BEGIN Data extract

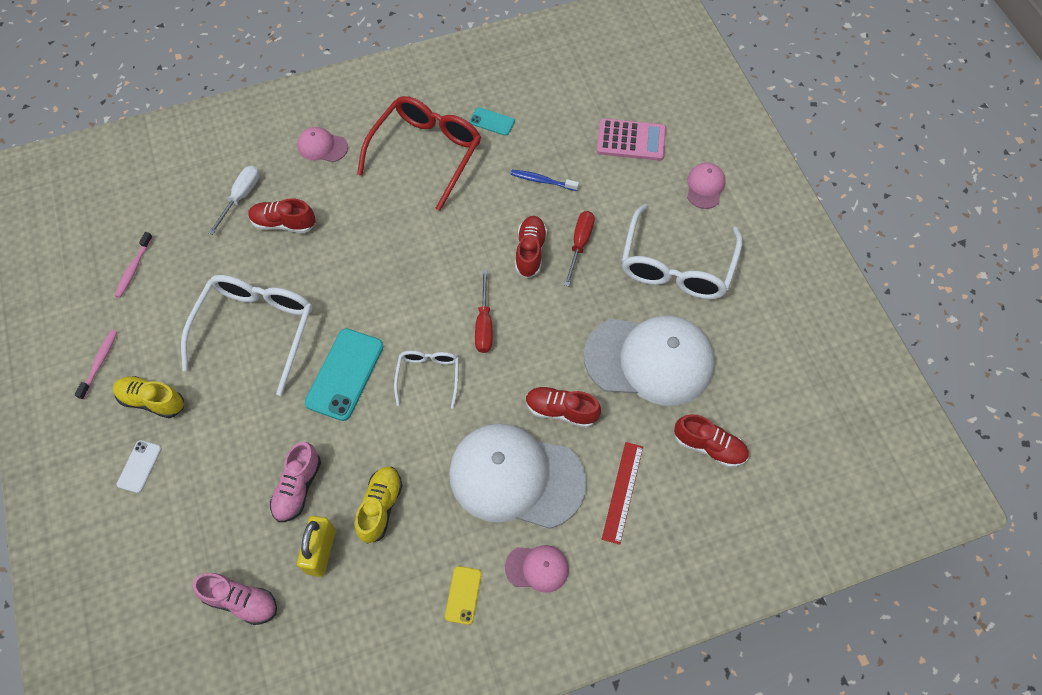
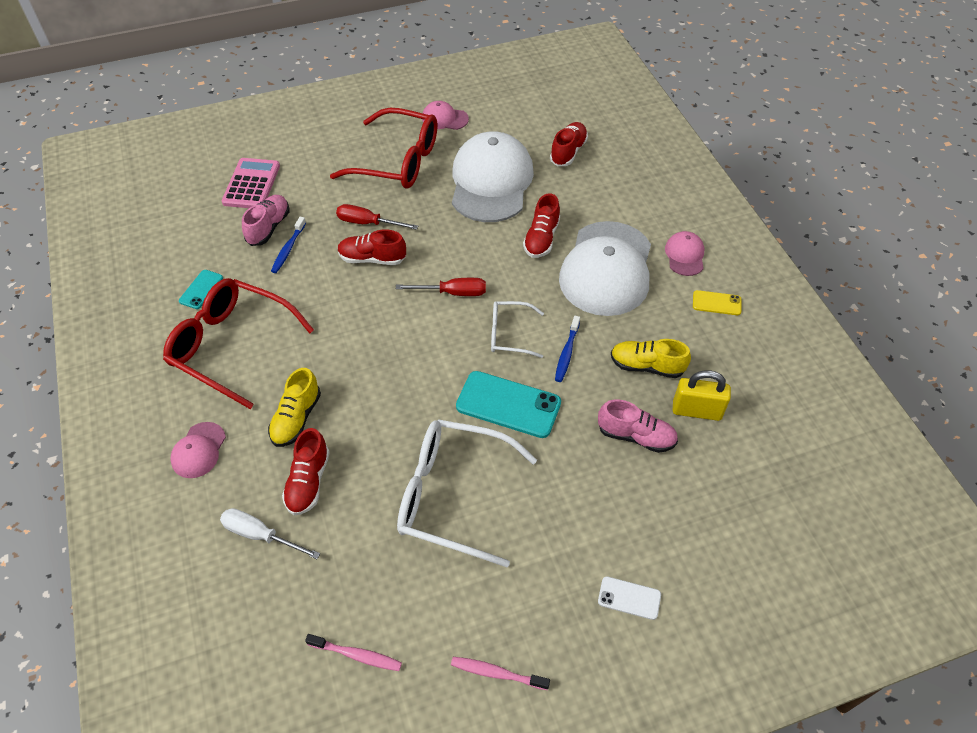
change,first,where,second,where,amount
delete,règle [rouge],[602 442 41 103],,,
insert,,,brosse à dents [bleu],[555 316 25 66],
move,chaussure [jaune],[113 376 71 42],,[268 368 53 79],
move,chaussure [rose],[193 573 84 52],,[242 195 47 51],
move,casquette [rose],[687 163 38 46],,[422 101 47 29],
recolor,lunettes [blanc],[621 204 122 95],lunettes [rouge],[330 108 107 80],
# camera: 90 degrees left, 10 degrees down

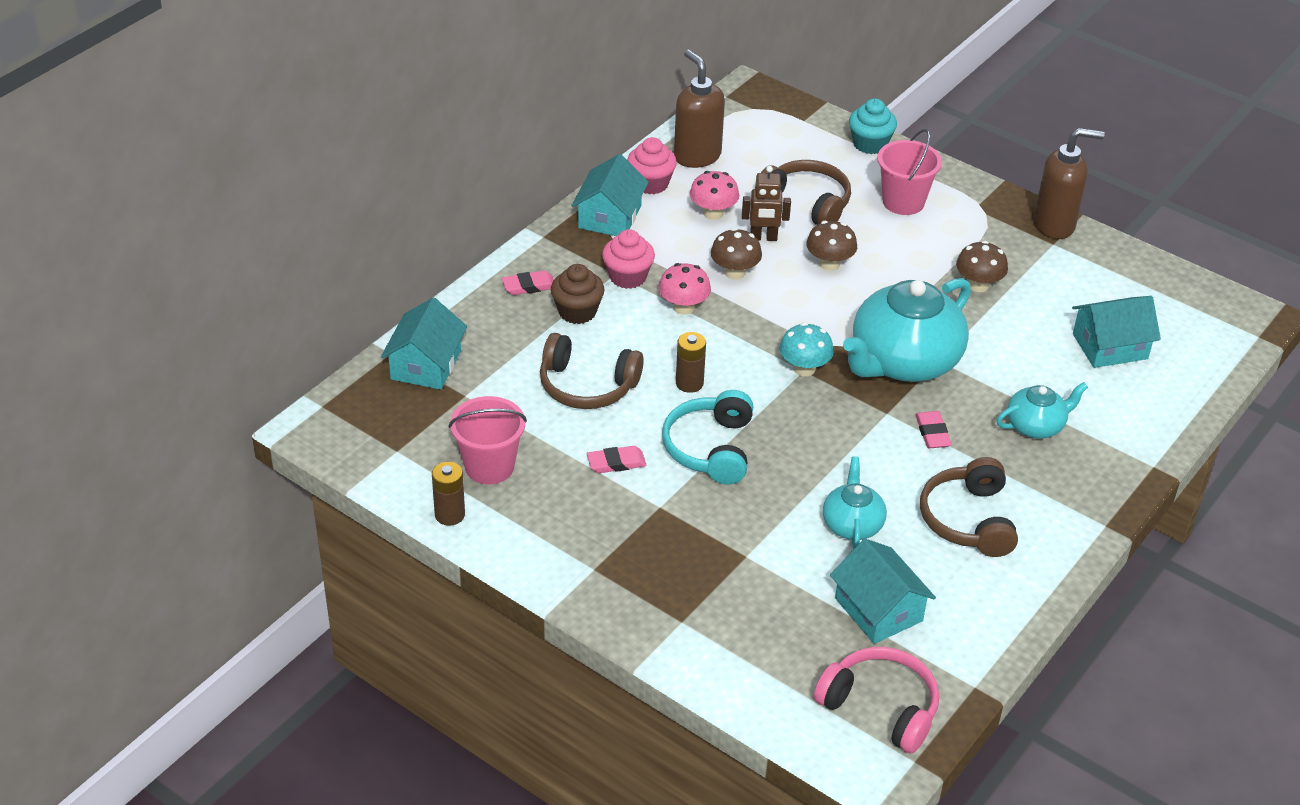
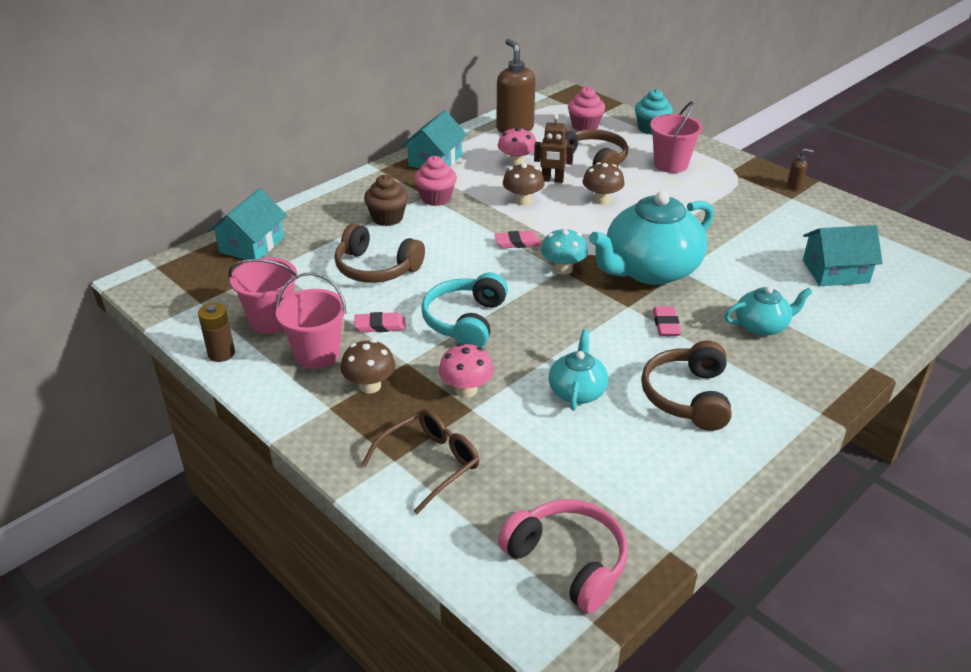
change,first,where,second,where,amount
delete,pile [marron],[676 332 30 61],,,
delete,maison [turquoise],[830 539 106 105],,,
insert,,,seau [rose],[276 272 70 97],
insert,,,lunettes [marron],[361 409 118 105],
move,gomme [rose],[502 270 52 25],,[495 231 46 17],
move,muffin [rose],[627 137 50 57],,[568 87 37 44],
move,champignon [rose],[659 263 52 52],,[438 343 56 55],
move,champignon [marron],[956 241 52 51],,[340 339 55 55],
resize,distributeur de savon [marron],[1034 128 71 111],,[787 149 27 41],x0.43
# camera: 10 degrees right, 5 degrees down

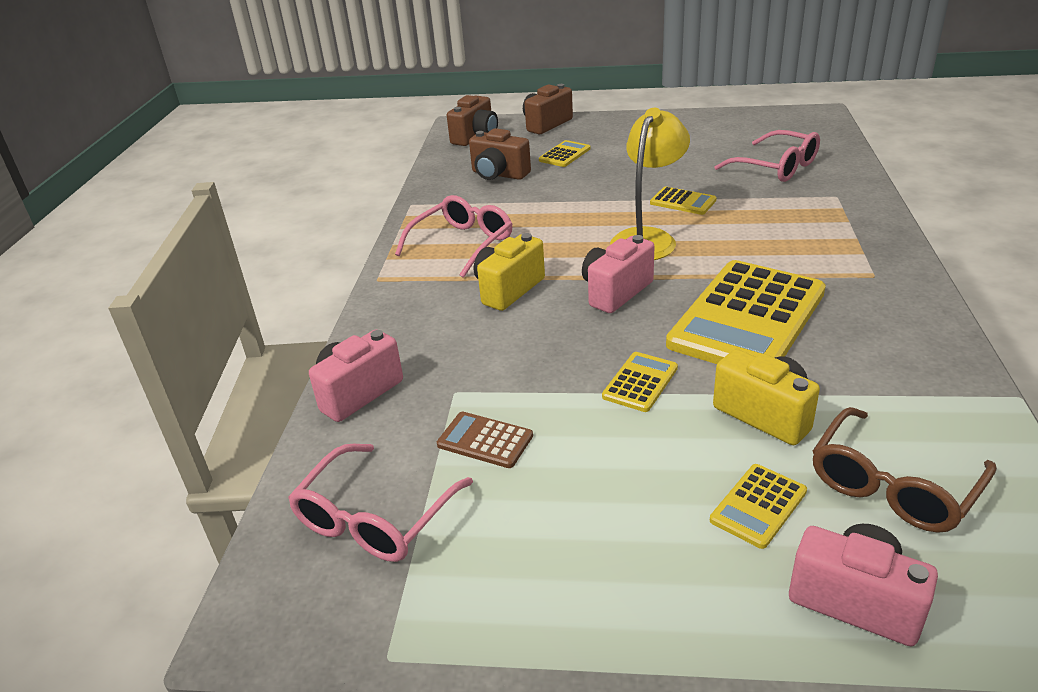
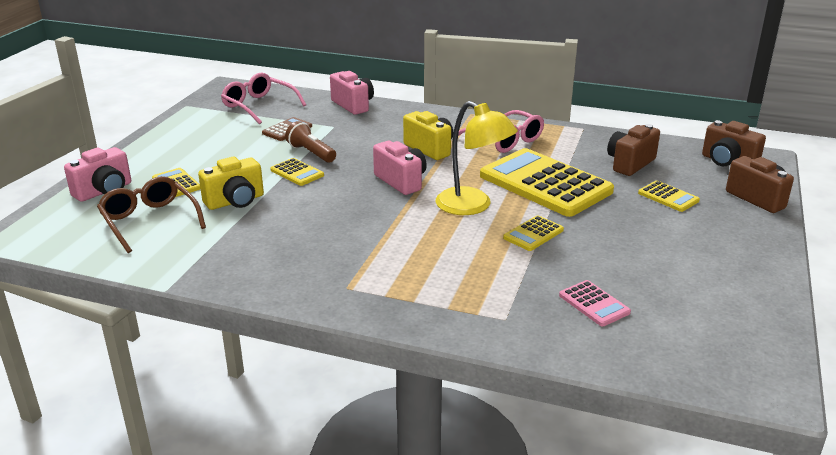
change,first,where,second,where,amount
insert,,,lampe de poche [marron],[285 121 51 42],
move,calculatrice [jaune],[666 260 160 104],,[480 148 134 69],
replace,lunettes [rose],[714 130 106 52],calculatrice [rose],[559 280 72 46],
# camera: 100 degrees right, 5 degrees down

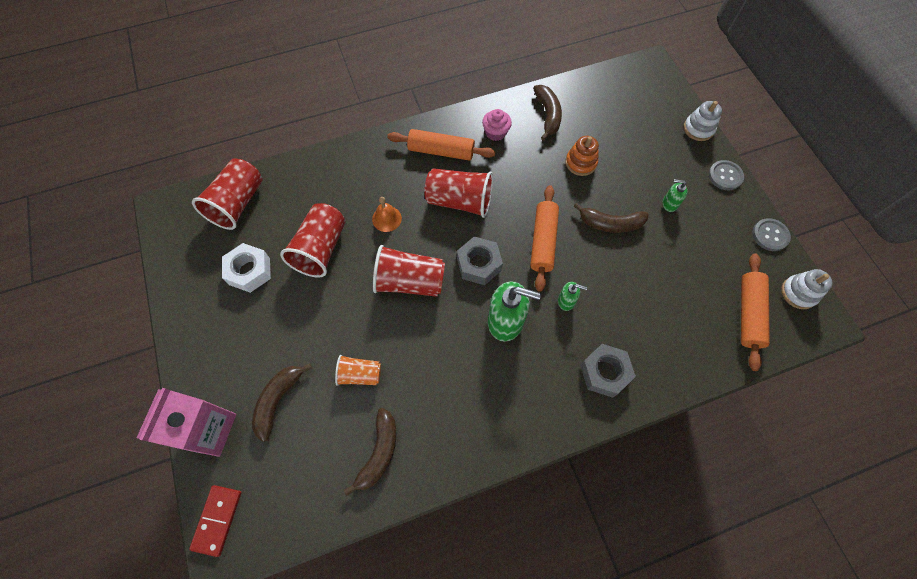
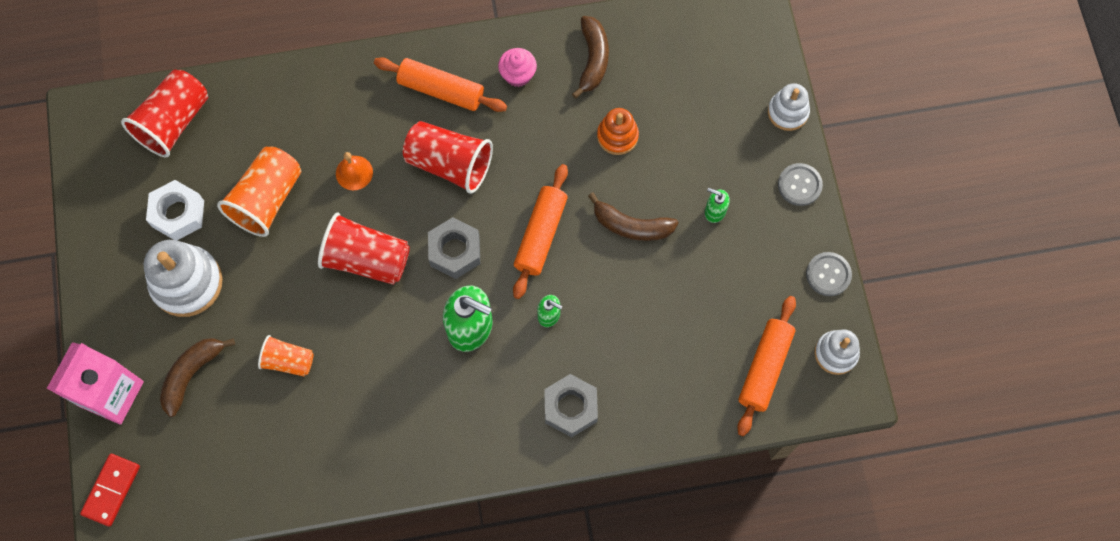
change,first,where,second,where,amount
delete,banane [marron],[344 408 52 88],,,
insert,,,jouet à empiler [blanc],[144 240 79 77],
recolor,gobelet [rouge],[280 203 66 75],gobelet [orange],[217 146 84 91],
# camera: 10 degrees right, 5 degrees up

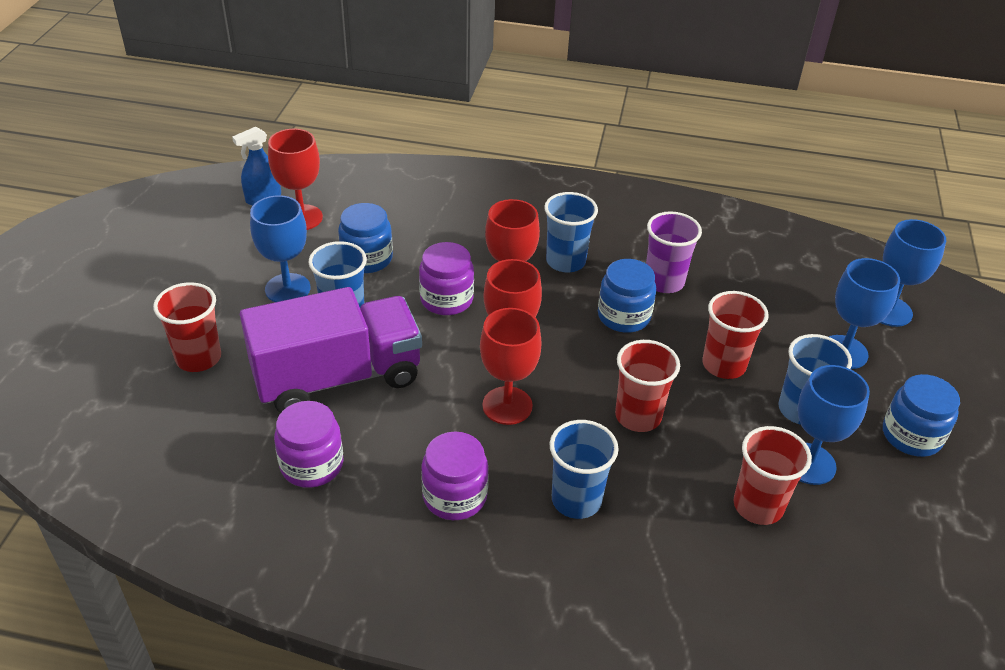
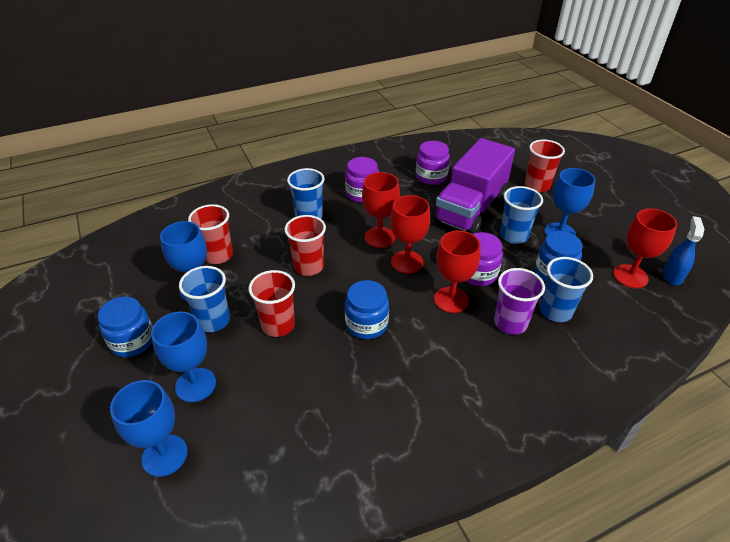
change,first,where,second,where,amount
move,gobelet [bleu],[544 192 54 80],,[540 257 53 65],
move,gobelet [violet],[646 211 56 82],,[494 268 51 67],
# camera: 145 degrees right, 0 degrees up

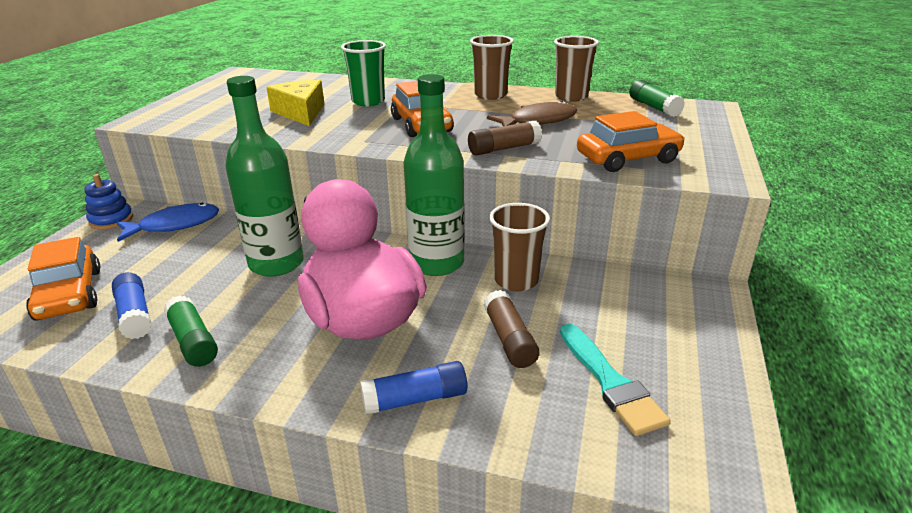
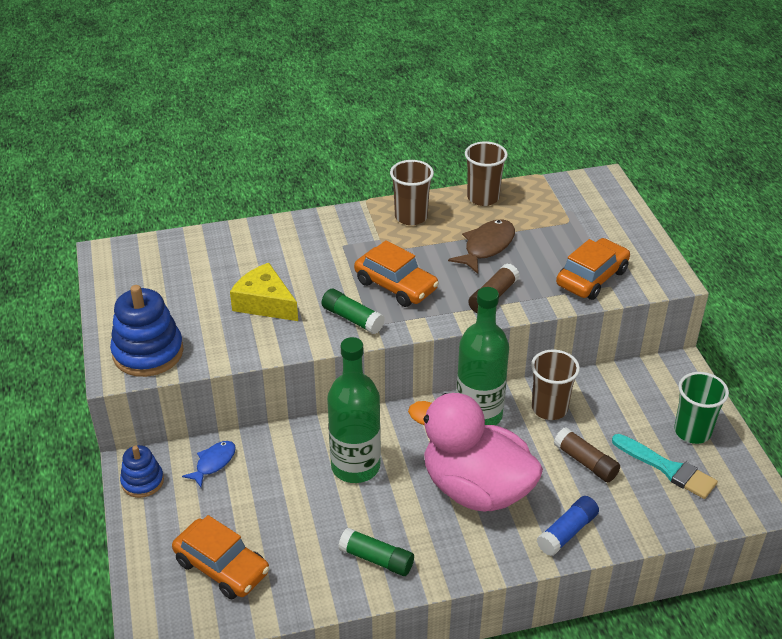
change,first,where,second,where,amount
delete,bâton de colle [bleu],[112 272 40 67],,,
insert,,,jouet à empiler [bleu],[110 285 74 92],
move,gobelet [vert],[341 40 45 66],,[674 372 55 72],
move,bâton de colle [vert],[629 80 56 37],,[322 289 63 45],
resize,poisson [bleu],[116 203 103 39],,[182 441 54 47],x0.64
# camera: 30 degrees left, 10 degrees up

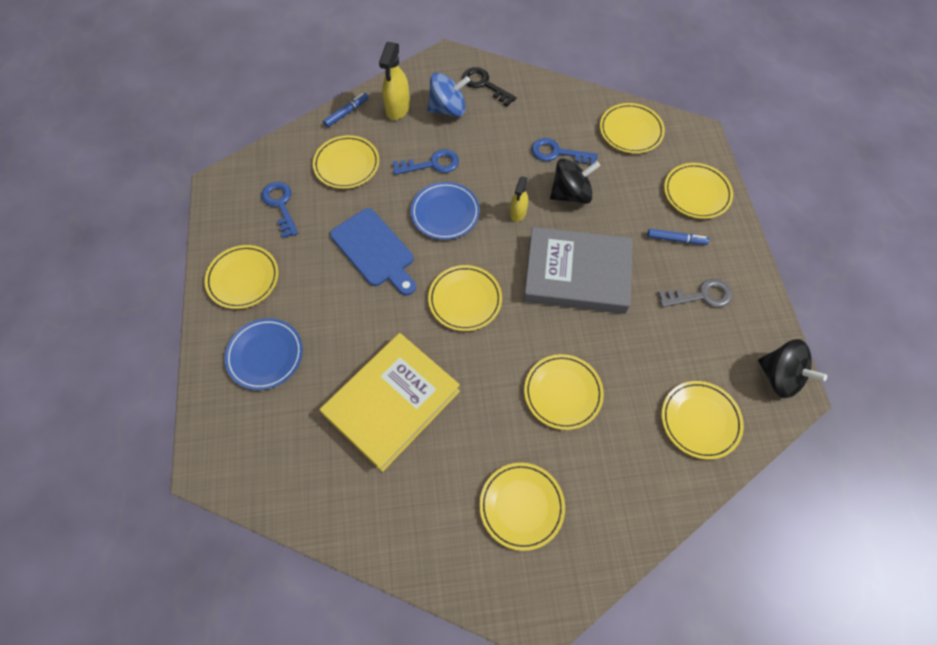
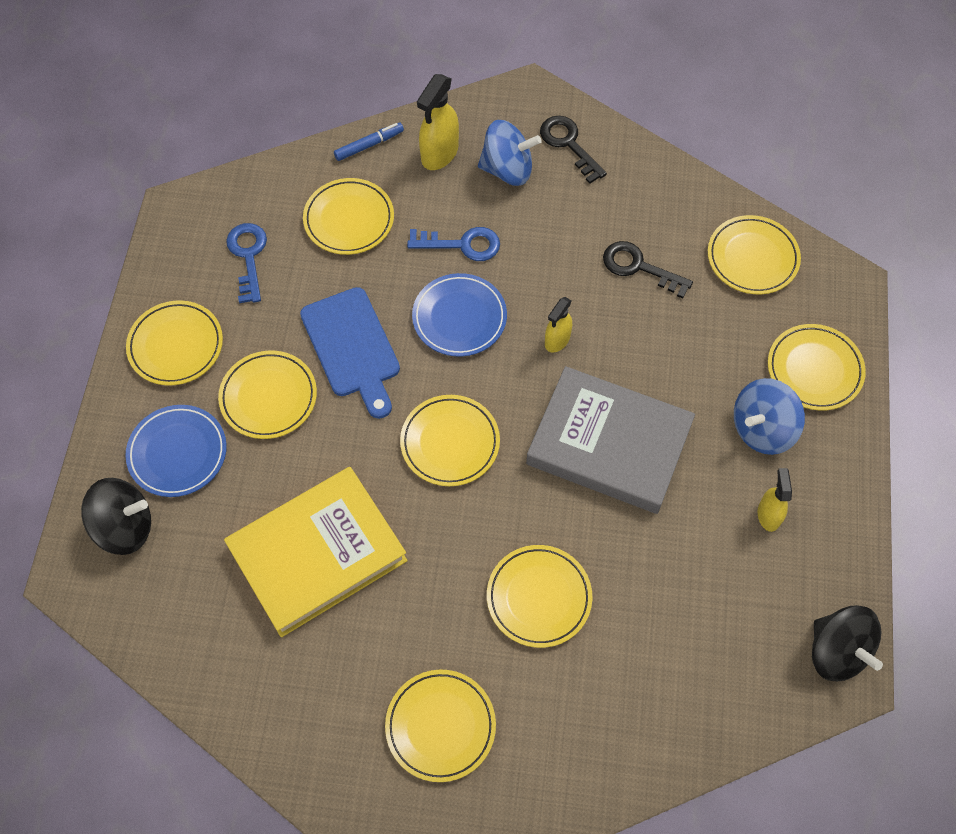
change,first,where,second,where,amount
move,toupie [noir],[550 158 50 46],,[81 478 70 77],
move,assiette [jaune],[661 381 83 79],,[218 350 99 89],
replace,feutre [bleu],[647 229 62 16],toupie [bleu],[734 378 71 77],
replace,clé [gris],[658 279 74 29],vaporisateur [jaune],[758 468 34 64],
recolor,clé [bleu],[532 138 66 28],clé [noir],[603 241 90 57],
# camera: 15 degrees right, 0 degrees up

END Data extract

Could you retype exactly the lines above, starting at the line that contains "move,chaussure [rose],[193 573" and ending at the line that contains "recolor,lunettes [blanc],[621 204", and nothing more?

*Response to the task*
move,chaussure [rose],[193 573 84 52],,[242 195 47 51],
move,casquette [rose],[687 163 38 46],,[422 101 47 29],
recolor,lunettes [blanc],[621 204 122 95],lunettes [rouge],[330 108 107 80],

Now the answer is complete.